%%

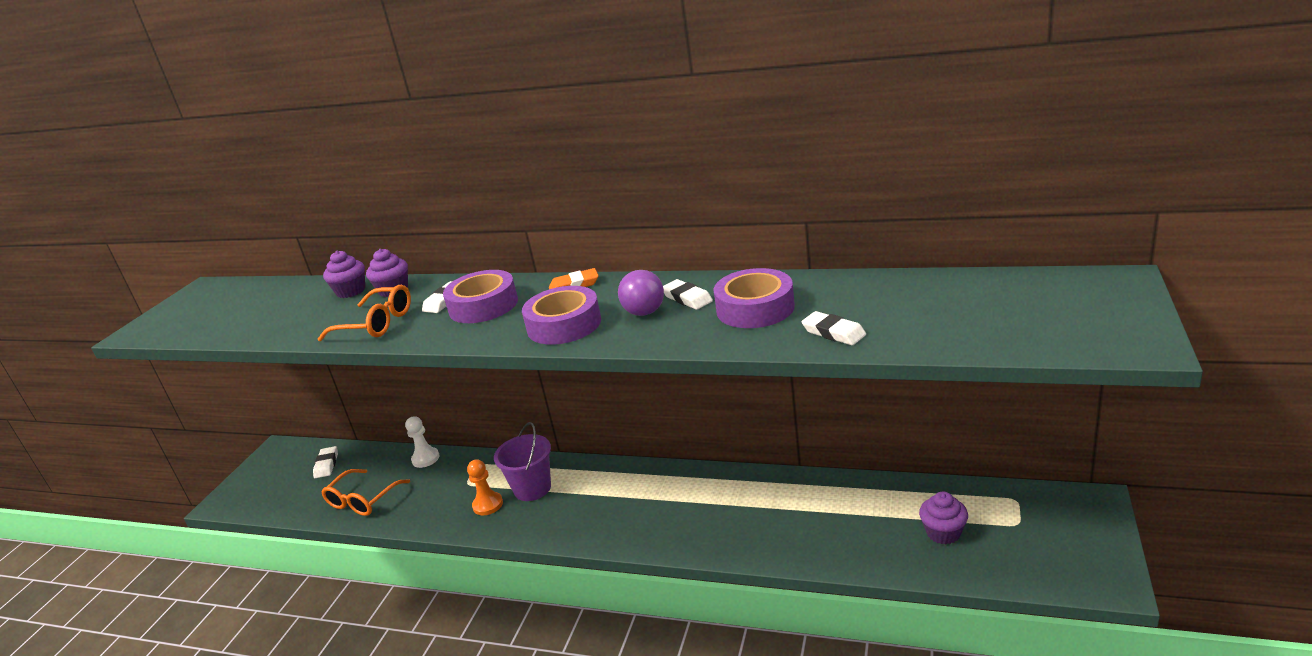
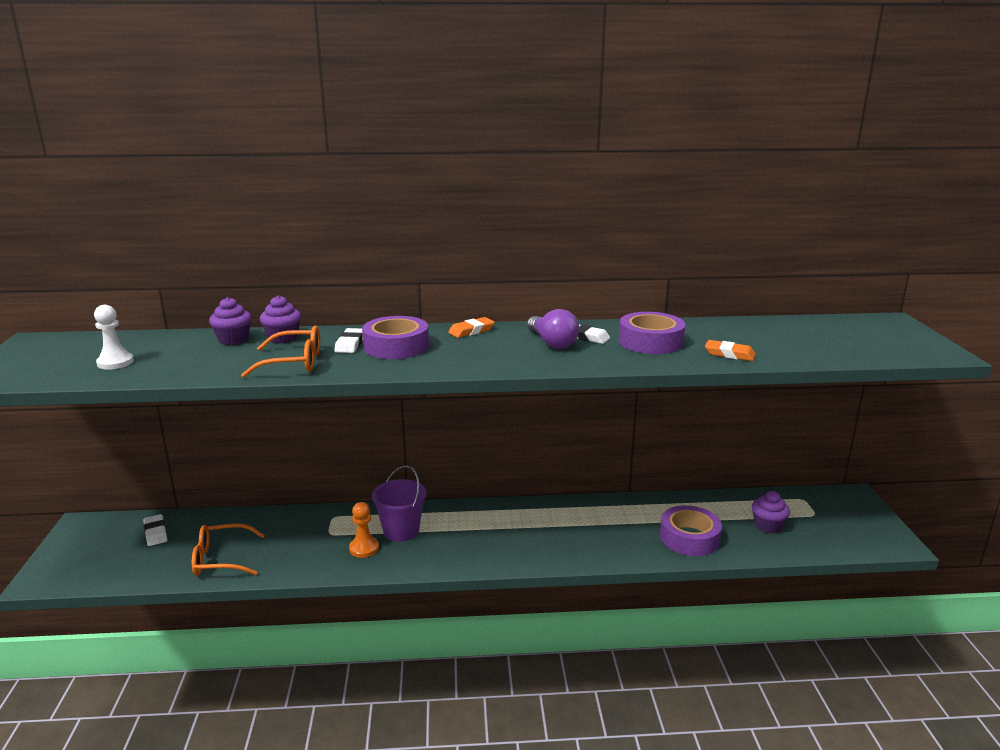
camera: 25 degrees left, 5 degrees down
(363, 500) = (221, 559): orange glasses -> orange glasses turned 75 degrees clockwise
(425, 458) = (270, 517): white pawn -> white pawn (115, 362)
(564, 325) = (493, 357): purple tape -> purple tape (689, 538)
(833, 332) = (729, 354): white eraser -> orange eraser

%%
%%

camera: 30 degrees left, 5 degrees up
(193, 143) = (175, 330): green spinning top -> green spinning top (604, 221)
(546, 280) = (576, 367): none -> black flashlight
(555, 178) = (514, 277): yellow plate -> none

%%
%%

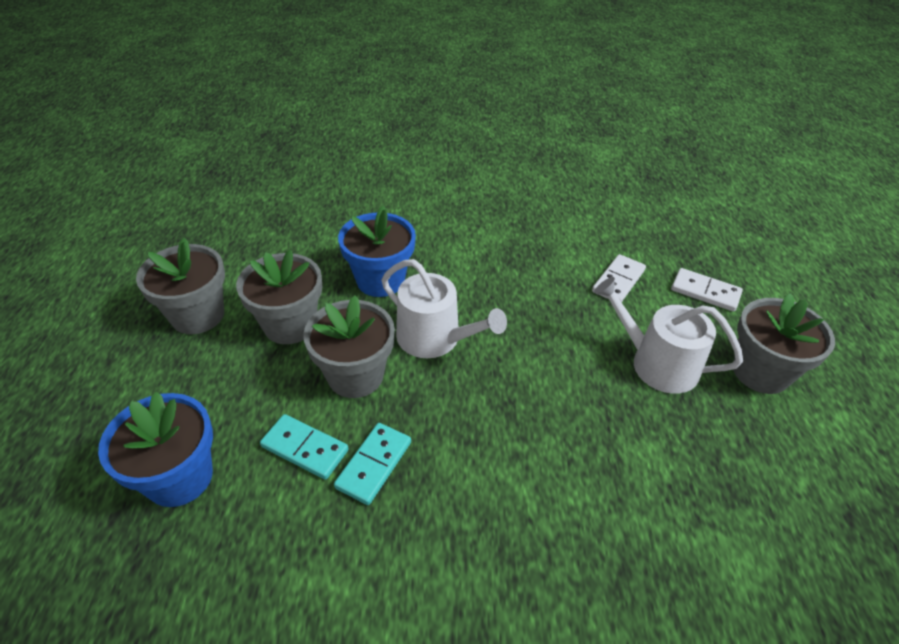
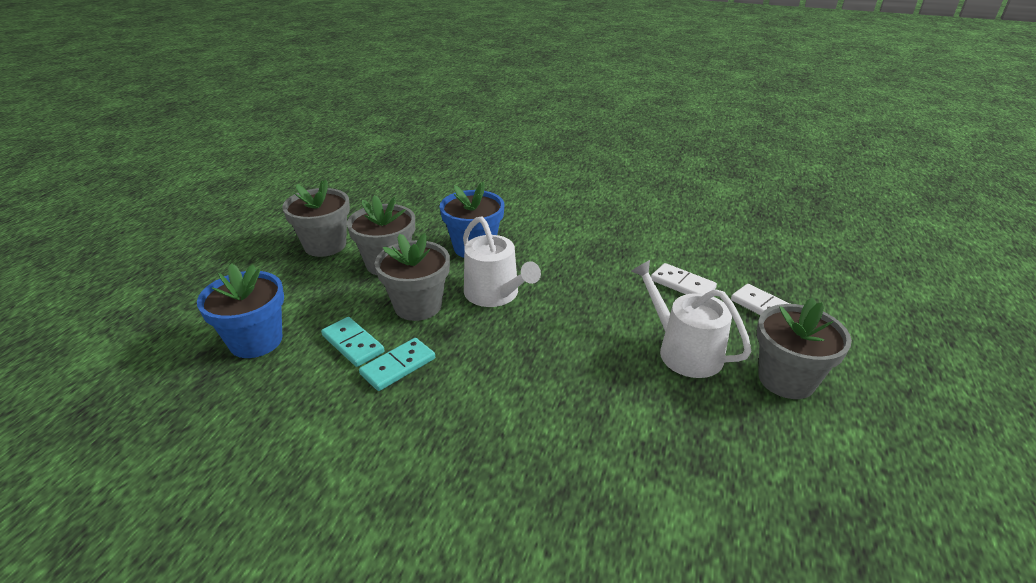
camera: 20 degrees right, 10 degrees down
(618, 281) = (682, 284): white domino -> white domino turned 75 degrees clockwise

%%

## Work to be completed
For the material above, reproduce exactly the lines from the line with "camera: 25 degrees left, 5 degrees down" to the line with "(833, 332) = (729, 354): white", inclusive, and exclude all others.

## Task solution
camera: 25 degrees left, 5 degrees down
(363, 500) = (221, 559): orange glasses -> orange glasses turned 75 degrees clockwise
(425, 458) = (270, 517): white pawn -> white pawn (115, 362)
(564, 325) = (493, 357): purple tape -> purple tape (689, 538)
(833, 332) = (729, 354): white eraser -> orange eraser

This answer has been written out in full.